**Problem to work on**
Only an exact repetition of the lines from the one holding "D6: LED orange" to the end of the data is wanted, with pictures left out.

[Dataset excerpts]

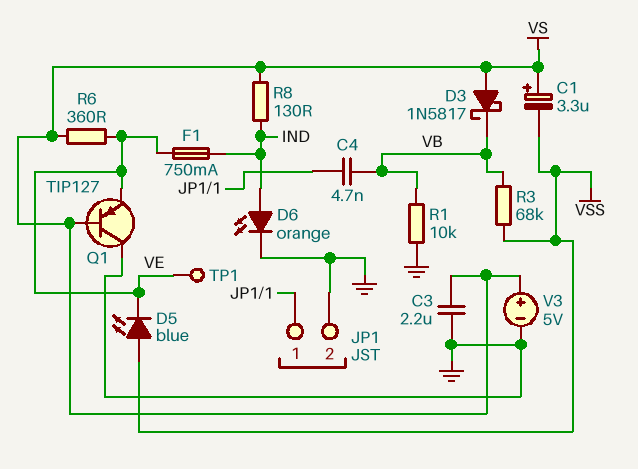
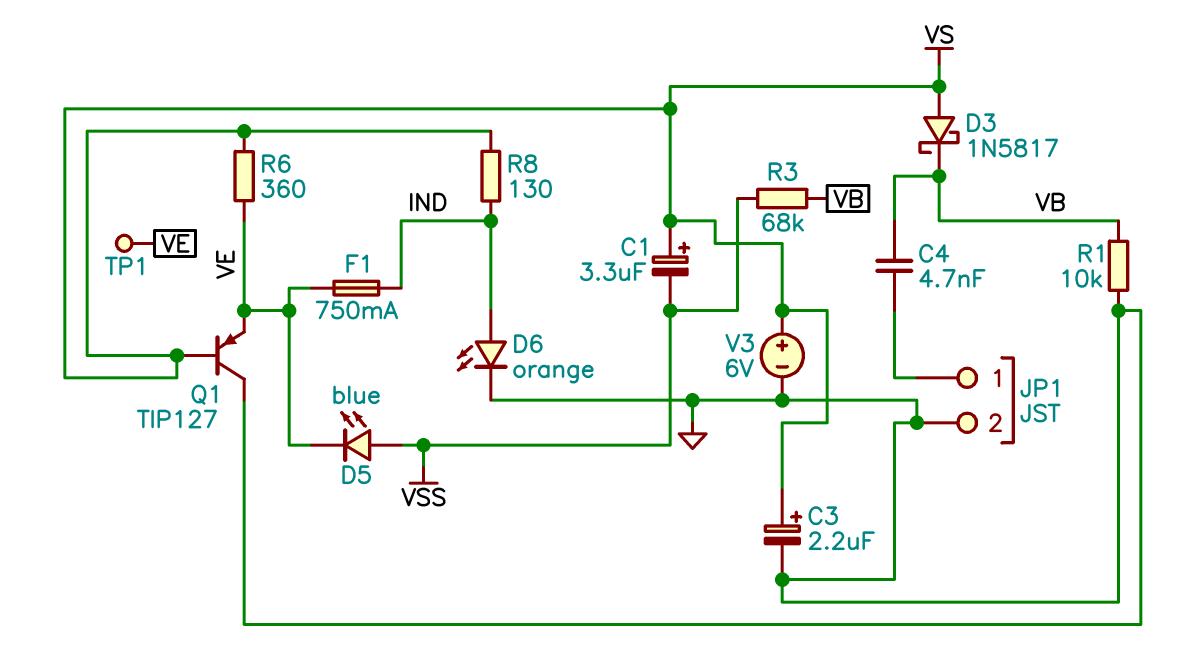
C3: 2.2uF (GND, VS) -> 2.2uF (plus VS, minus GND)
V3: 5V (plus VS, minus GND) -> 6V (plus VS, minus GND)

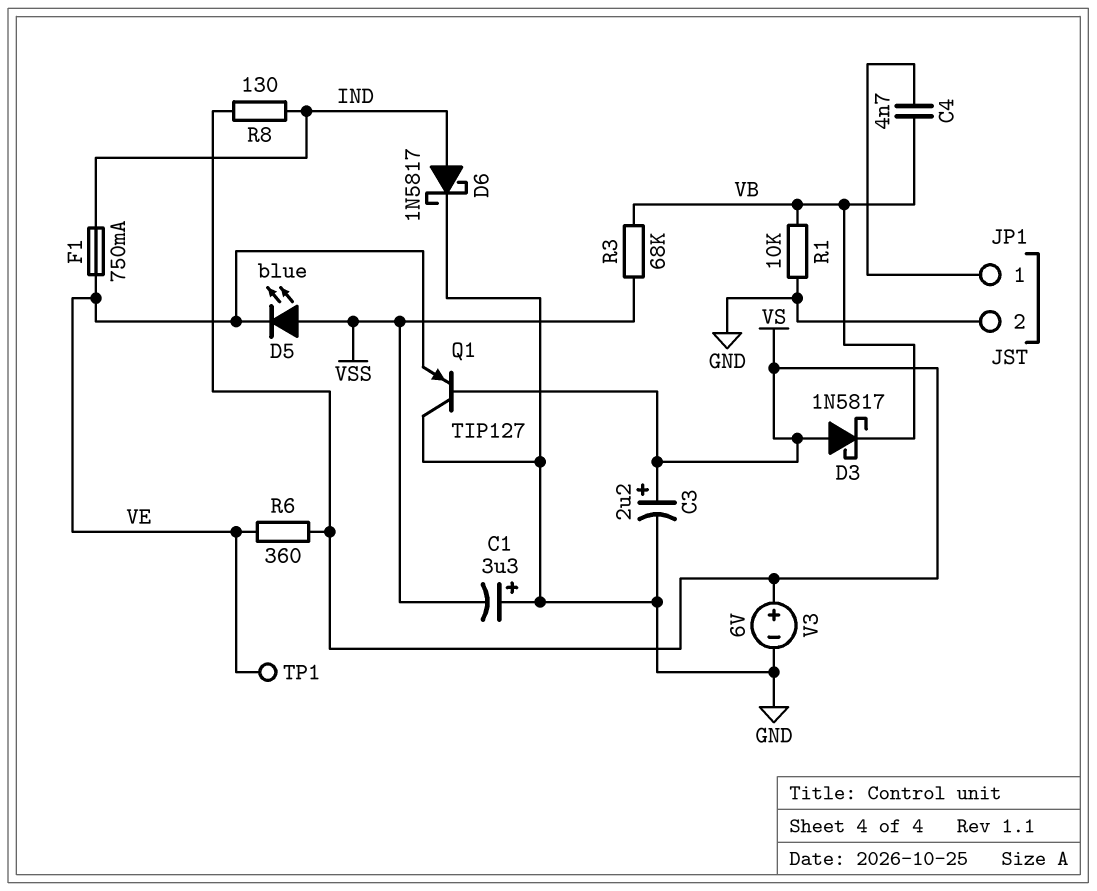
C1: 3.3uF (plus VS, minus VSS) -> 3.3uF (plus GND, minus VSS)
D6: LED orange (A IND, K GND) -> schottky 1N5817 (A IND, K GND)

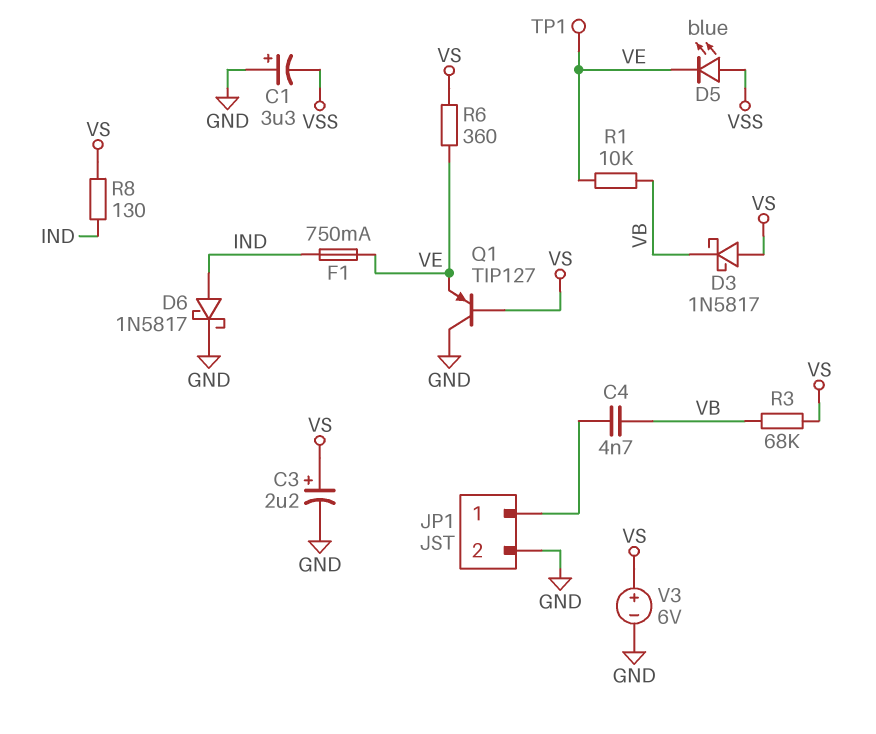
R1: 10k (GND, VB) -> 10k (VB, VE)
R3: 68k (VB, VSS) -> 68k (VB, VS)

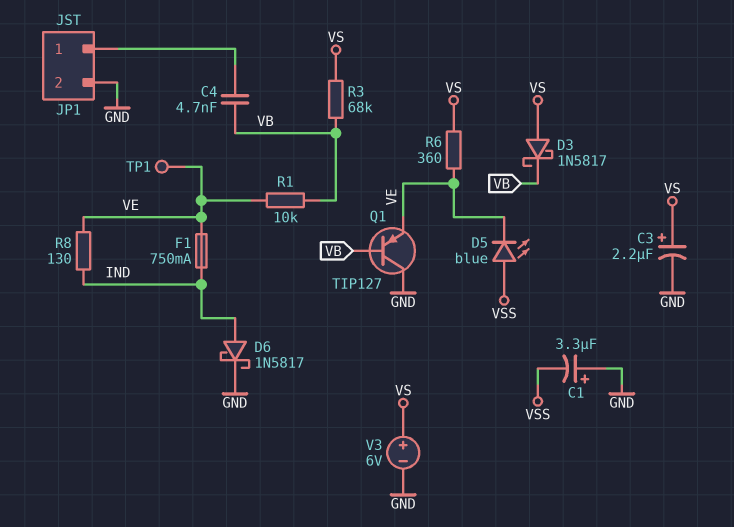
Q1: PNP TIP127 (B VS, C GND, E VE) -> PNP TIP127 (B VB, C GND, E VE)
R8: 130 (IND, VS) -> 130 (IND, VE)

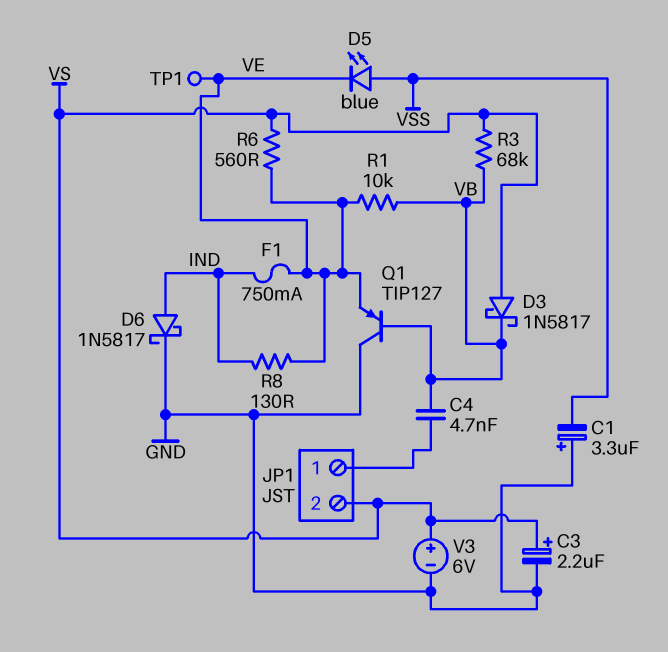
JP1 pin 2: GND -> VS
R6: 360 (VE, VS) -> 560 (VE, VS)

[/Dataset excerpts]

**Exercise solution**
D6: LED orange (A IND, K GND) -> schottky 1N5817 (A IND, K GND)

R1: 10k (GND, VB) -> 10k (VB, VE)
R3: 68k (VB, VSS) -> 68k (VB, VS)

Q1: PNP TIP127 (B VS, C GND, E VE) -> PNP TIP127 (B VB, C GND, E VE)
R8: 130 (IND, VS) -> 130 (IND, VE)

JP1 pin 2: GND -> VS
R6: 360 (VE, VS) -> 560 (VE, VS)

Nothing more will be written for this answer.